(Saved data entries)

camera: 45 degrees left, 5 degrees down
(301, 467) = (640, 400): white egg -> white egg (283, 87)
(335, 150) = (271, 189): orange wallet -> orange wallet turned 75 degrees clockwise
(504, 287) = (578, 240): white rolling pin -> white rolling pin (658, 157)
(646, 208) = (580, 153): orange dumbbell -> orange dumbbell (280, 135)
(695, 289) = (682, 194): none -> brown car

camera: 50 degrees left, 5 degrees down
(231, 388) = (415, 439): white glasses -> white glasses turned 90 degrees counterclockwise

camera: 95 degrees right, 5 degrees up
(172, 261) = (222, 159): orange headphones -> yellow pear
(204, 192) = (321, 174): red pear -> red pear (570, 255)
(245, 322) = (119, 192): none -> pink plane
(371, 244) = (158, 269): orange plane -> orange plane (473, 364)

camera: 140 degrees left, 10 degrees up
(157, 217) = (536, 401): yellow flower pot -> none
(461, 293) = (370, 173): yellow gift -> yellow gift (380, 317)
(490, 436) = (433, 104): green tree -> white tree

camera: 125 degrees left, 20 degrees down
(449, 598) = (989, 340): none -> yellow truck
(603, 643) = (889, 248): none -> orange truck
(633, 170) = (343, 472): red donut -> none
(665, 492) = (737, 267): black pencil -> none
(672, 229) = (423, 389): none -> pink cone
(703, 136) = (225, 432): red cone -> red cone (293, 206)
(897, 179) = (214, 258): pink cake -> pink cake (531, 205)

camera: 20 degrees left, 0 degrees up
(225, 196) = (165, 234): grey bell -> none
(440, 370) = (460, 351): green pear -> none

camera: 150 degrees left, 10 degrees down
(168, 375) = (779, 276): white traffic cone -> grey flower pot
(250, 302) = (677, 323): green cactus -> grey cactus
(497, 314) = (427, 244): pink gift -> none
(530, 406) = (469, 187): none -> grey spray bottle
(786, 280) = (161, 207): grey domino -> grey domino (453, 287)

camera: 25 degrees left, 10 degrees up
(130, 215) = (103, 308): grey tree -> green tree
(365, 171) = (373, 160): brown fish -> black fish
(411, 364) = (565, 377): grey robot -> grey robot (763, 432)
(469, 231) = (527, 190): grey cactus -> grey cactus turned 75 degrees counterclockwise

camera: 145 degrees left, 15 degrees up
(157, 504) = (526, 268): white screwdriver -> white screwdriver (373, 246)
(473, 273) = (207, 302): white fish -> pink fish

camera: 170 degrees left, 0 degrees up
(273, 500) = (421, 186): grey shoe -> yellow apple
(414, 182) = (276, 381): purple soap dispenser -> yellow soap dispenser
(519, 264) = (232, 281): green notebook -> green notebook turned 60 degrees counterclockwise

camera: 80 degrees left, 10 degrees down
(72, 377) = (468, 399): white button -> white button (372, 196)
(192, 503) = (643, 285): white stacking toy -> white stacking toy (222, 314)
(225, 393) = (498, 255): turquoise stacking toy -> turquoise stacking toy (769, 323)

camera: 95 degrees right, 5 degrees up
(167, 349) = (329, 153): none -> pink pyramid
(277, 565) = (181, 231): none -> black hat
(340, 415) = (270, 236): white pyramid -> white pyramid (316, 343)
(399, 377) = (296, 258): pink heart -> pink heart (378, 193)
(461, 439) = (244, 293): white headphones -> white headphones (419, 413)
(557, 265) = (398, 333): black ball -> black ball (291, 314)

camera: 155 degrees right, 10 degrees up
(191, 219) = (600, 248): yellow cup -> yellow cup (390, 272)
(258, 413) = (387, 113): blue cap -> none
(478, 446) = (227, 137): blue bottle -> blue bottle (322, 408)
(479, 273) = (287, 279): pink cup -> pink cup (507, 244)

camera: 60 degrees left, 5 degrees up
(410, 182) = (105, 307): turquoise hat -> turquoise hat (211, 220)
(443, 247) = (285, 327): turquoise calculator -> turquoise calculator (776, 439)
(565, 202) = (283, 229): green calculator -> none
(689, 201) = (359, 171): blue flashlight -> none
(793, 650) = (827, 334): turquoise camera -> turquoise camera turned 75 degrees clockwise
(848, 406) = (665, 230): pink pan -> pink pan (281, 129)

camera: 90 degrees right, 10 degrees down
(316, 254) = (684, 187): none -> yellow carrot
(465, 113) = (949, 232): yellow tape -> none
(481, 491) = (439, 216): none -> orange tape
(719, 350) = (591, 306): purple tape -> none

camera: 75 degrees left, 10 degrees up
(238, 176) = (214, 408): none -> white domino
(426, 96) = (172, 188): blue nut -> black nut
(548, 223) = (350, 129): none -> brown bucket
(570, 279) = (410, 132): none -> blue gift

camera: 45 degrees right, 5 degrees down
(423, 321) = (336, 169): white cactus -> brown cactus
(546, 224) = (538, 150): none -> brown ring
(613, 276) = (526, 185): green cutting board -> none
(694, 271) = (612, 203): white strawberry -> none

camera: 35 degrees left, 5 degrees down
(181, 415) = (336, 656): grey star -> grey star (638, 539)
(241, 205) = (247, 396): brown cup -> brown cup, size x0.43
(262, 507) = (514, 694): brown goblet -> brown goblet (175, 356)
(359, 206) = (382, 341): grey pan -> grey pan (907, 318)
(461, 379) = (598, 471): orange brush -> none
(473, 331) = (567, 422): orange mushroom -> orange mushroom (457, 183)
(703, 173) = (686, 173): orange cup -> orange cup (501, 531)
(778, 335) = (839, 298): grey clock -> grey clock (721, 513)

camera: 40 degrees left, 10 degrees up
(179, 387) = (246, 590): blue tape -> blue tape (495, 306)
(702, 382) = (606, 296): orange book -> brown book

■ Required work
Every record must appear in the answer exactly as it appears above.

■ Solution to this problem
camera: 45 degrees left, 5 degrees down
(301, 467) = (640, 400): white egg -> white egg (283, 87)
(335, 150) = (271, 189): orange wallet -> orange wallet turned 75 degrees clockwise
(504, 287) = (578, 240): white rolling pin -> white rolling pin (658, 157)
(646, 208) = (580, 153): orange dumbbell -> orange dumbbell (280, 135)
(695, 289) = (682, 194): none -> brown car

camera: 50 degrees left, 5 degrees down
(231, 388) = (415, 439): white glasses -> white glasses turned 90 degrees counterclockwise

camera: 95 degrees right, 5 degrees up
(172, 261) = (222, 159): orange headphones -> yellow pear
(204, 192) = (321, 174): red pear -> red pear (570, 255)
(245, 322) = (119, 192): none -> pink plane
(371, 244) = (158, 269): orange plane -> orange plane (473, 364)

camera: 140 degrees left, 10 degrees up
(157, 217) = (536, 401): yellow flower pot -> none
(461, 293) = (370, 173): yellow gift -> yellow gift (380, 317)
(490, 436) = (433, 104): green tree -> white tree

camera: 125 degrees left, 20 degrees down
(449, 598) = (989, 340): none -> yellow truck
(603, 643) = (889, 248): none -> orange truck
(633, 170) = (343, 472): red donut -> none
(665, 492) = (737, 267): black pencil -> none
(672, 229) = (423, 389): none -> pink cone
(703, 136) = (225, 432): red cone -> red cone (293, 206)
(897, 179) = (214, 258): pink cake -> pink cake (531, 205)

camera: 20 degrees left, 0 degrees up
(225, 196) = (165, 234): grey bell -> none
(440, 370) = (460, 351): green pear -> none

camera: 150 degrees left, 10 degrees down
(168, 375) = (779, 276): white traffic cone -> grey flower pot
(250, 302) = (677, 323): green cactus -> grey cactus
(497, 314) = (427, 244): pink gift -> none
(530, 406) = (469, 187): none -> grey spray bottle
(786, 280) = (161, 207): grey domino -> grey domino (453, 287)

camera: 25 degrees left, 10 degrees up
(130, 215) = (103, 308): grey tree -> green tree
(365, 171) = (373, 160): brown fish -> black fish
(411, 364) = (565, 377): grey robot -> grey robot (763, 432)
(469, 231) = (527, 190): grey cactus -> grey cactus turned 75 degrees counterclockwise

camera: 145 degrees left, 15 degrees up
(157, 504) = (526, 268): white screwdriver -> white screwdriver (373, 246)
(473, 273) = (207, 302): white fish -> pink fish

camera: 170 degrees left, 0 degrees up
(273, 500) = (421, 186): grey shoe -> yellow apple
(414, 182) = (276, 381): purple soap dispenser -> yellow soap dispenser
(519, 264) = (232, 281): green notebook -> green notebook turned 60 degrees counterclockwise

camera: 80 degrees left, 10 degrees down
(72, 377) = (468, 399): white button -> white button (372, 196)
(192, 503) = (643, 285): white stacking toy -> white stacking toy (222, 314)
(225, 393) = (498, 255): turquoise stacking toy -> turquoise stacking toy (769, 323)

camera: 95 degrees right, 5 degrees up
(167, 349) = (329, 153): none -> pink pyramid
(277, 565) = (181, 231): none -> black hat
(340, 415) = (270, 236): white pyramid -> white pyramid (316, 343)
(399, 377) = (296, 258): pink heart -> pink heart (378, 193)
(461, 439) = (244, 293): white headphones -> white headphones (419, 413)
(557, 265) = (398, 333): black ball -> black ball (291, 314)

camera: 155 degrees right, 10 degrees up
(191, 219) = (600, 248): yellow cup -> yellow cup (390, 272)
(258, 413) = (387, 113): blue cap -> none
(478, 446) = (227, 137): blue bottle -> blue bottle (322, 408)
(479, 273) = (287, 279): pink cup -> pink cup (507, 244)

camera: 60 degrees left, 5 degrees up
(410, 182) = (105, 307): turquoise hat -> turquoise hat (211, 220)
(443, 247) = (285, 327): turquoise calculator -> turquoise calculator (776, 439)
(565, 202) = (283, 229): green calculator -> none
(689, 201) = (359, 171): blue flashlight -> none
(793, 650) = (827, 334): turquoise camera -> turquoise camera turned 75 degrees clockwise
(848, 406) = (665, 230): pink pan -> pink pan (281, 129)

camera: 90 degrees right, 10 degrees down
(316, 254) = (684, 187): none -> yellow carrot
(465, 113) = (949, 232): yellow tape -> none
(481, 491) = (439, 216): none -> orange tape
(719, 350) = (591, 306): purple tape -> none

camera: 75 degrees left, 10 degrees up
(238, 176) = (214, 408): none -> white domino
(426, 96) = (172, 188): blue nut -> black nut
(548, 223) = (350, 129): none -> brown bucket
(570, 279) = (410, 132): none -> blue gift

camera: 45 degrees right, 5 degrees down
(423, 321) = (336, 169): white cactus -> brown cactus
(546, 224) = (538, 150): none -> brown ring
(613, 276) = (526, 185): green cutting board -> none
(694, 271) = (612, 203): white strawberry -> none

camera: 35 degrees left, 5 degrees down
(181, 415) = (336, 656): grey star -> grey star (638, 539)
(241, 205) = (247, 396): brown cup -> brown cup, size x0.43
(262, 507) = (514, 694): brown goblet -> brown goblet (175, 356)
(359, 206) = (382, 341): grey pan -> grey pan (907, 318)
(461, 379) = (598, 471): orange brush -> none
(473, 331) = (567, 422): orange mushroom -> orange mushroom (457, 183)
(703, 173) = (686, 173): orange cup -> orange cup (501, 531)
(778, 335) = (839, 298): grey clock -> grey clock (721, 513)

camera: 40 degrees left, 10 degrees up
(179, 387) = (246, 590): blue tape -> blue tape (495, 306)
(702, 382) = (606, 296): orange book -> brown book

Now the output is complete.